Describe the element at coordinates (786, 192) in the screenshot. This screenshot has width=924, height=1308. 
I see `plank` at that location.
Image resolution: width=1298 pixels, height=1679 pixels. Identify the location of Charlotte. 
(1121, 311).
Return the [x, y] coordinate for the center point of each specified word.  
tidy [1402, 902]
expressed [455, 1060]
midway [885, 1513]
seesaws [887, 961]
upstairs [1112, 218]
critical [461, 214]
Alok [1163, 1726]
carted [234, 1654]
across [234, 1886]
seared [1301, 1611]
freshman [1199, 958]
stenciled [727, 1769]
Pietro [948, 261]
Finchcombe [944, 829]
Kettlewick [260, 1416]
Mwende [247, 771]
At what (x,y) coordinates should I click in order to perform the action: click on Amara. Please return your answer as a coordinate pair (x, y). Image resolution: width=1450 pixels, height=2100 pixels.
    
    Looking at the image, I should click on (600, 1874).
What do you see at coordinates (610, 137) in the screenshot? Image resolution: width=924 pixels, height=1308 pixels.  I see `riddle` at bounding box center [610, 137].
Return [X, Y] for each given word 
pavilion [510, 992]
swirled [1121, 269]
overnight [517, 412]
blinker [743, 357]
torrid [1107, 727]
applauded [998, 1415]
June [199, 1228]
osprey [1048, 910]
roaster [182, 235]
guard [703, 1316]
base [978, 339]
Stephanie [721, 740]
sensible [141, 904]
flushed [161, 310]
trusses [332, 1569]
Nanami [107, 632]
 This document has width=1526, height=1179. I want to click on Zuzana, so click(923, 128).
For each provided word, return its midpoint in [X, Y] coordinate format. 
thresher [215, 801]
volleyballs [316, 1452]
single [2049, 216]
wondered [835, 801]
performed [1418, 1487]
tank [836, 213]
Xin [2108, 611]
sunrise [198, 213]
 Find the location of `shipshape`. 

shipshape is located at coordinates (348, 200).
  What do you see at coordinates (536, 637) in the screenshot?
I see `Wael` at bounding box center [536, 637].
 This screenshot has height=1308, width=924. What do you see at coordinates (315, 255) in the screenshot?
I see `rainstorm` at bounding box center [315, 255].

== Written problem ==
Copy word for word everything in the listing from the line containing "trusses [332, 1569]" down to the end of the listing, including both of those lines.

== Answer ==
trusses [332, 1569]
Nanami [107, 632]
 This document has width=1526, height=1179. I want to click on Zuzana, so click(923, 128).
For each provided word, return its midpoint in [X, Y] coordinate format. 
thresher [215, 801]
volleyballs [316, 1452]
single [2049, 216]
wondered [835, 801]
performed [1418, 1487]
tank [836, 213]
Xin [2108, 611]
sunrise [198, 213]
 Find the location of `shipshape`. 

shipshape is located at coordinates (348, 200).
  What do you see at coordinates (536, 637) in the screenshot?
I see `Wael` at bounding box center [536, 637].
 This screenshot has height=1308, width=924. What do you see at coordinates (315, 255) in the screenshot?
I see `rainstorm` at bounding box center [315, 255].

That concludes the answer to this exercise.